■ **Work to complete**: Among the entries below, find all lines that include "brown" and copy them.

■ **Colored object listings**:
*** Begin section ***
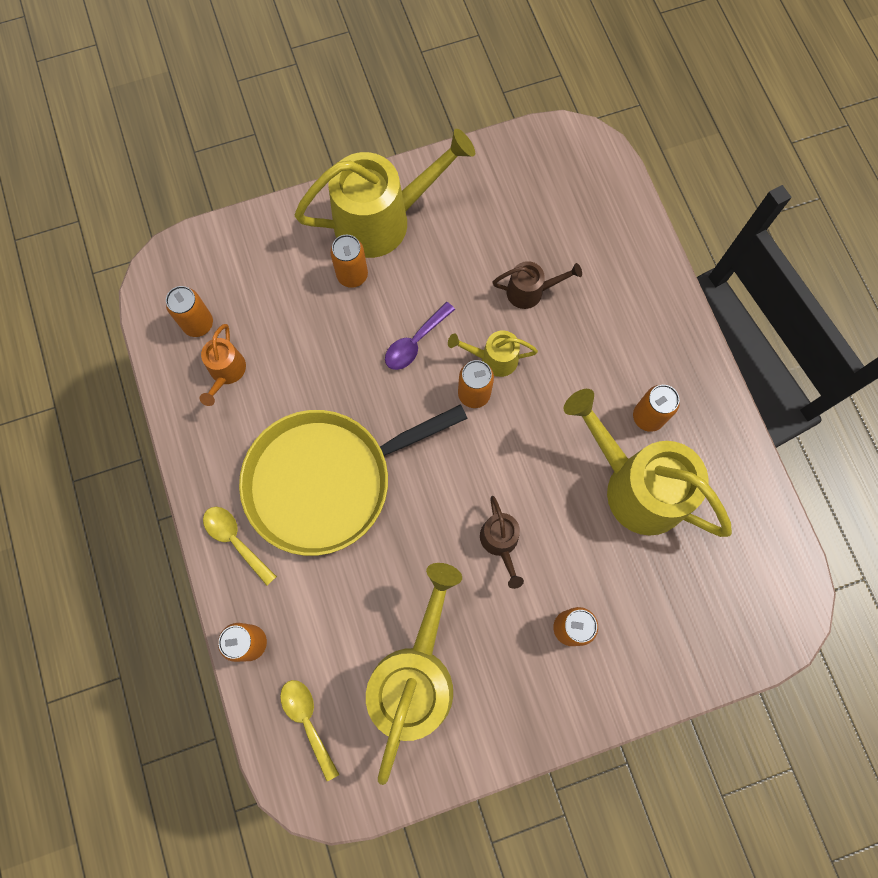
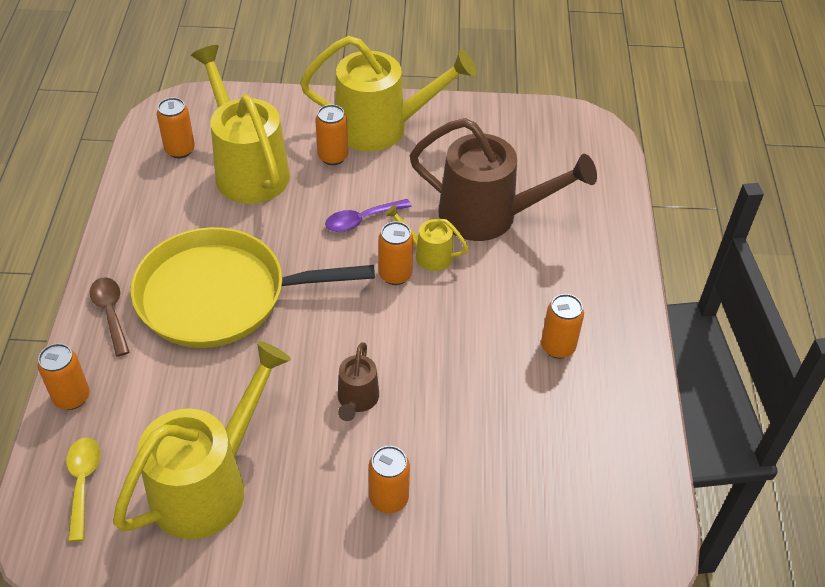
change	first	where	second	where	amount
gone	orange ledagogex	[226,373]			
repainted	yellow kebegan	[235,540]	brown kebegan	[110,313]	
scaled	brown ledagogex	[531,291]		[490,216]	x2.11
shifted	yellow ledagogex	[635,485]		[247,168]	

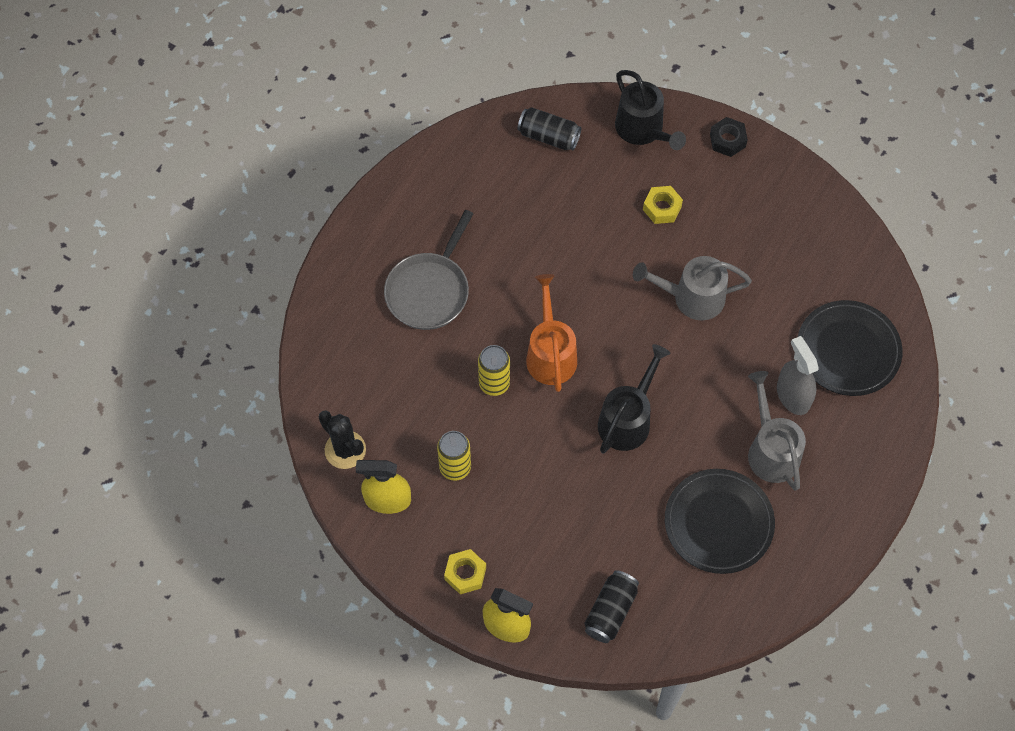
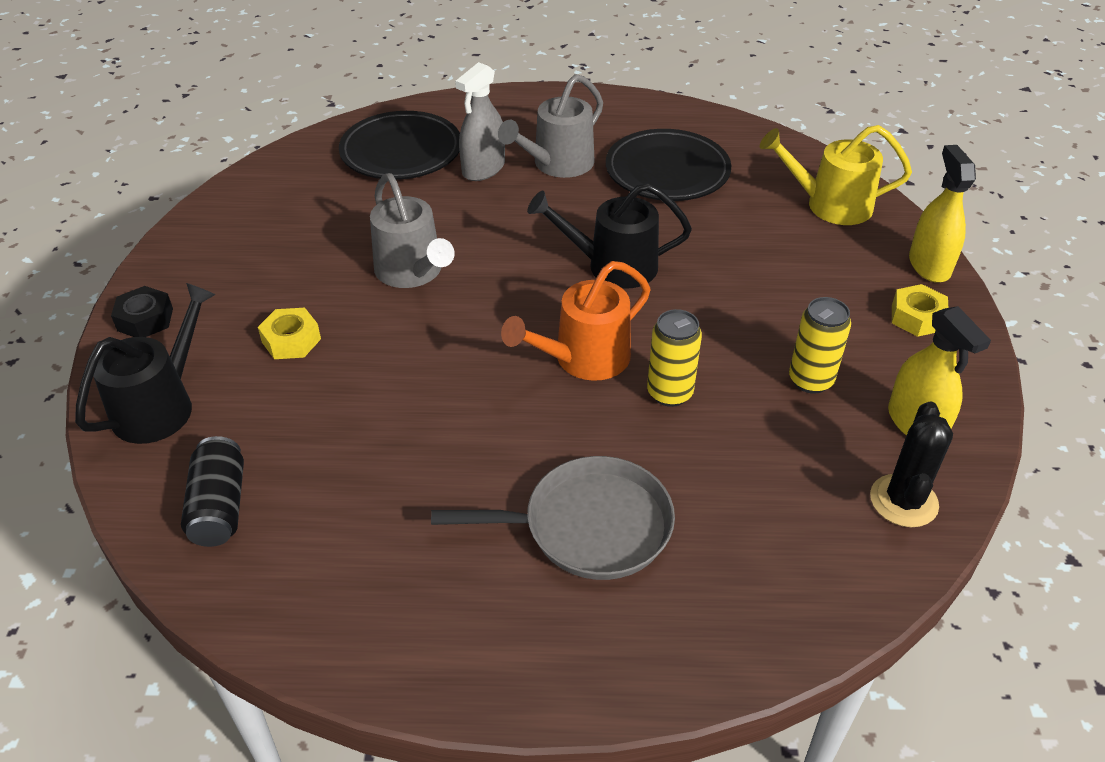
change	first	where	second	where	amount
swapped	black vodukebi	[610,611]	yellow ledagogex	[830,205]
*** End section ***
■ **Problem solution**:
repainted	yellow kebegan	[235,540]	brown kebegan	[110,313]	
scaled	brown ledagogex	[531,291]		[490,216]	x2.11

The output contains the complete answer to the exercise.